Look through the entries below and extract exactly the lines from the one containing "orange marker: none" through the one containing "white pawn: [208,312,293,438]", ends included.

[Provided data]:
=== Section Start ===
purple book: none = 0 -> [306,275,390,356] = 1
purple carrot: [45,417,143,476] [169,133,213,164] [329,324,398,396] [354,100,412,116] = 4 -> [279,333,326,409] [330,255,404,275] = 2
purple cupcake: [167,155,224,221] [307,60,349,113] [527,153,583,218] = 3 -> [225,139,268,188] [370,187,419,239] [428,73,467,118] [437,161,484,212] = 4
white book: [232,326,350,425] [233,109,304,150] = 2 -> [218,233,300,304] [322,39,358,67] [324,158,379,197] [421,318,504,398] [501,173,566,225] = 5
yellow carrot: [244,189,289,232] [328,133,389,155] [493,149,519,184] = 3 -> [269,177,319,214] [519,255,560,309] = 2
=== Section End ===
=== Section Start ===
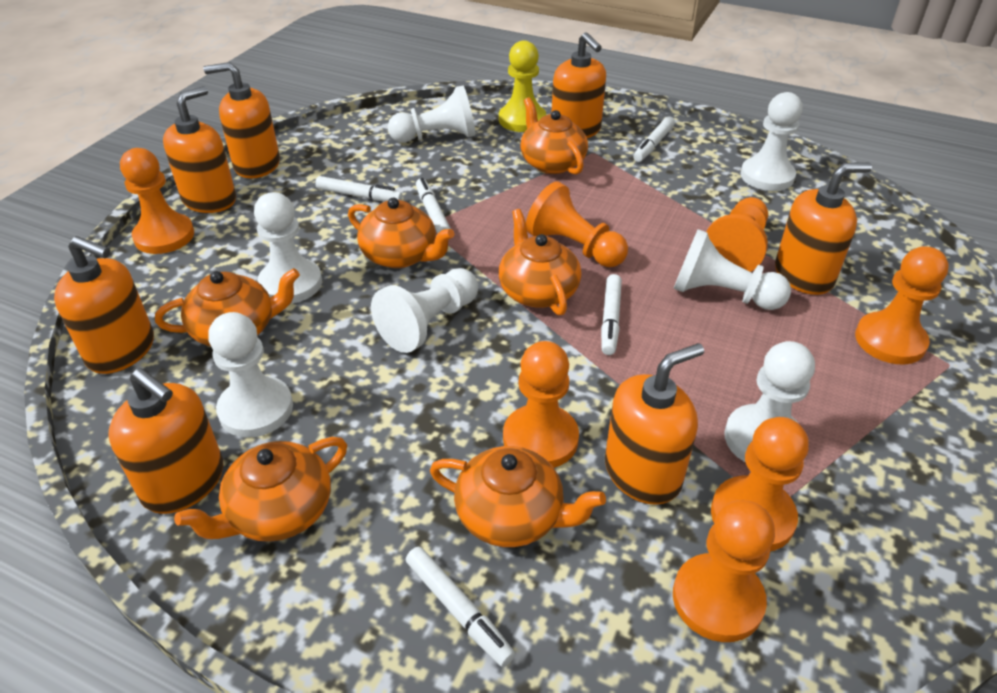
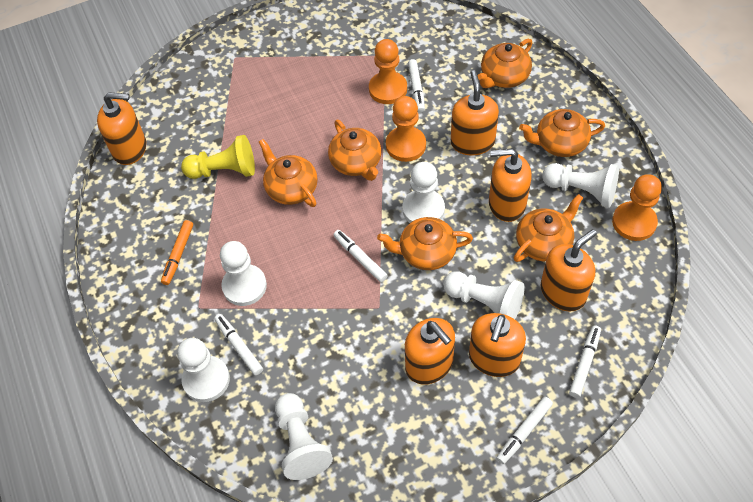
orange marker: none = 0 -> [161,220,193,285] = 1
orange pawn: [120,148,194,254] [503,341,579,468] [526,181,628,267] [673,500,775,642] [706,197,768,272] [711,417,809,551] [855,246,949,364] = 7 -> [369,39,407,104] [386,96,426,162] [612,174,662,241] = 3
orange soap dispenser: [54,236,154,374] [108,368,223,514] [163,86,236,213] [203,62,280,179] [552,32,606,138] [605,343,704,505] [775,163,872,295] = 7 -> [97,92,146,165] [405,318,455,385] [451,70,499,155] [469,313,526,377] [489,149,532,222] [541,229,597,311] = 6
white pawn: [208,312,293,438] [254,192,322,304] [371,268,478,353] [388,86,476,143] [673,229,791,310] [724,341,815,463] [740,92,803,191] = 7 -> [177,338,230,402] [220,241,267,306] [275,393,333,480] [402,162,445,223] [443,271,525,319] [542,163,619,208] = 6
=== Section End ===
=== Section Start ===
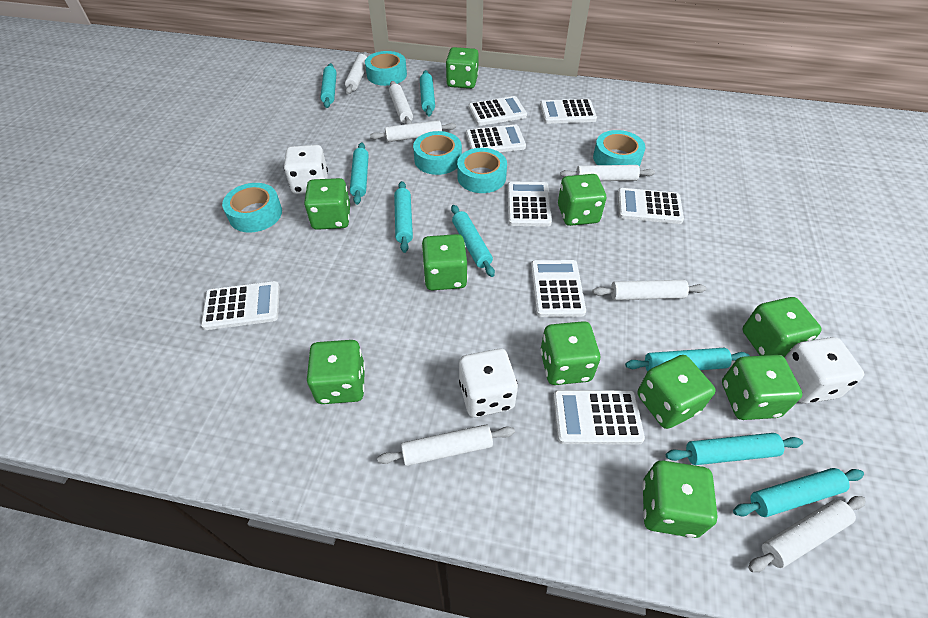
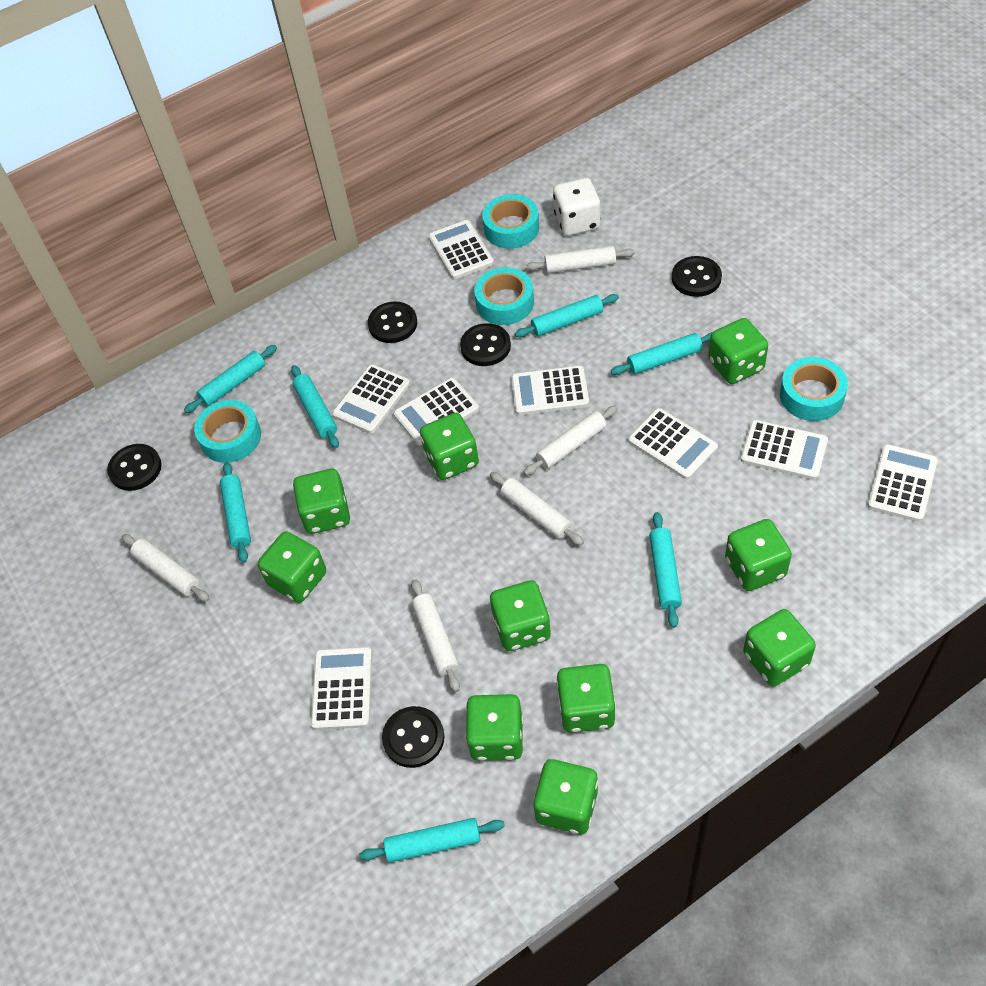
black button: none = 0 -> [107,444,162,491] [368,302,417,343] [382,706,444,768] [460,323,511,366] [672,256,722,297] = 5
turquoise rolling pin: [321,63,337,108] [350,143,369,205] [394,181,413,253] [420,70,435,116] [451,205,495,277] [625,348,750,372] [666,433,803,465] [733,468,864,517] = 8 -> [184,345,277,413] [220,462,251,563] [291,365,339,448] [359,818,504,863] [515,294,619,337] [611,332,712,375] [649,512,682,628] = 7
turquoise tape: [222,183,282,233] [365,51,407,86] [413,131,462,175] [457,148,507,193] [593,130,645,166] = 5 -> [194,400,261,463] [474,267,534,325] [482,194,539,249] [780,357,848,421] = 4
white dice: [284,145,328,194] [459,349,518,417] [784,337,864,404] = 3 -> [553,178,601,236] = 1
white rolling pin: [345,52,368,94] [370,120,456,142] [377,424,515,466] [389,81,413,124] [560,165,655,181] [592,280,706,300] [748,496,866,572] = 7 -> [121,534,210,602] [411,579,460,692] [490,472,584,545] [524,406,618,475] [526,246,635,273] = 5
=== Section End ===
[Response]:
orange marker: none = 0 -> [161,220,193,285] = 1
orange pawn: [120,148,194,254] [503,341,579,468] [526,181,628,267] [673,500,775,642] [706,197,768,272] [711,417,809,551] [855,246,949,364] = 7 -> [369,39,407,104] [386,96,426,162] [612,174,662,241] = 3
orange soap dispenser: [54,236,154,374] [108,368,223,514] [163,86,236,213] [203,62,280,179] [552,32,606,138] [605,343,704,505] [775,163,872,295] = 7 -> [97,92,146,165] [405,318,455,385] [451,70,499,155] [469,313,526,377] [489,149,532,222] [541,229,597,311] = 6
white pawn: [208,312,293,438] [254,192,322,304] [371,268,478,353] [388,86,476,143] [673,229,791,310] [724,341,815,463] [740,92,803,191] = 7 -> [177,338,230,402] [220,241,267,306] [275,393,333,480] [402,162,445,223] [443,271,525,319] [542,163,619,208] = 6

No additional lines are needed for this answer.